All of the records need to be retyped exactly, with no line dropped.

────────

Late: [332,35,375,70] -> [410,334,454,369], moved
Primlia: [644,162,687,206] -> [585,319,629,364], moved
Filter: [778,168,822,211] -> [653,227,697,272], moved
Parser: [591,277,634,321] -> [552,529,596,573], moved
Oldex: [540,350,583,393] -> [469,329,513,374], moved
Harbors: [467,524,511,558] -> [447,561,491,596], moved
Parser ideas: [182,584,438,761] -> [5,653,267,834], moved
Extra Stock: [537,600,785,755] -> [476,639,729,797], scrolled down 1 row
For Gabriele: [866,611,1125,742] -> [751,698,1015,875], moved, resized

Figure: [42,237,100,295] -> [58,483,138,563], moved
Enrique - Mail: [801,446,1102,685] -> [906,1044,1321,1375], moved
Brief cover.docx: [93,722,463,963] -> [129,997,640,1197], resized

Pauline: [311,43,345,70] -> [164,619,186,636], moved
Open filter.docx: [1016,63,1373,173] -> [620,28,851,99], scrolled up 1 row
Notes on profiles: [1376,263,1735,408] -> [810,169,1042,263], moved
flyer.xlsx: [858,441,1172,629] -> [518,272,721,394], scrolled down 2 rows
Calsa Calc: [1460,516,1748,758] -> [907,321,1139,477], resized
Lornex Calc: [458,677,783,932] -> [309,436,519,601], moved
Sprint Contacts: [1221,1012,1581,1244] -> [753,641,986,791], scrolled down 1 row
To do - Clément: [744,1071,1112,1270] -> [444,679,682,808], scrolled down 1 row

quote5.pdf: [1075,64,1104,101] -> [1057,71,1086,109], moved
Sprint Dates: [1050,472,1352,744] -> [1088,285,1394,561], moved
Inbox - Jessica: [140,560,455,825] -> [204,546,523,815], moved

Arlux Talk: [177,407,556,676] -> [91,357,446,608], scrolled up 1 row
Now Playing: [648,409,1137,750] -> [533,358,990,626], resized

────────

## [The completed task]
Late: [332,35,375,70] -> [410,334,454,369], moved
Primlia: [644,162,687,206] -> [585,319,629,364], moved
Filter: [778,168,822,211] -> [653,227,697,272], moved
Parser: [591,277,634,321] -> [552,529,596,573], moved
Oldex: [540,350,583,393] -> [469,329,513,374], moved
Harbors: [467,524,511,558] -> [447,561,491,596], moved
Parser ideas: [182,584,438,761] -> [5,653,267,834], moved
Extra Stock: [537,600,785,755] -> [476,639,729,797], scrolled down 1 row
For Gabriele: [866,611,1125,742] -> [751,698,1015,875], moved, resized

Figure: [42,237,100,295] -> [58,483,138,563], moved
Enrique - Mail: [801,446,1102,685] -> [906,1044,1321,1375], moved
Brief cover.docx: [93,722,463,963] -> [129,997,640,1197], resized

Pauline: [311,43,345,70] -> [164,619,186,636], moved
Open filter.docx: [1016,63,1373,173] -> [620,28,851,99], scrolled up 1 row
Notes on profiles: [1376,263,1735,408] -> [810,169,1042,263], moved
flyer.xlsx: [858,441,1172,629] -> [518,272,721,394], scrolled down 2 rows
Calsa Calc: [1460,516,1748,758] -> [907,321,1139,477], resized
Lornex Calc: [458,677,783,932] -> [309,436,519,601], moved
Sprint Contacts: [1221,1012,1581,1244] -> [753,641,986,791], scrolled down 1 row
To do - Clément: [744,1071,1112,1270] -> [444,679,682,808], scrolled down 1 row

quote5.pdf: [1075,64,1104,101] -> [1057,71,1086,109], moved
Sprint Dates: [1050,472,1352,744] -> [1088,285,1394,561], moved
Inbox - Jessica: [140,560,455,825] -> [204,546,523,815], moved

Arlux Talk: [177,407,556,676] -> [91,357,446,608], scrolled up 1 row
Now Playing: [648,409,1137,750] -> [533,358,990,626], resized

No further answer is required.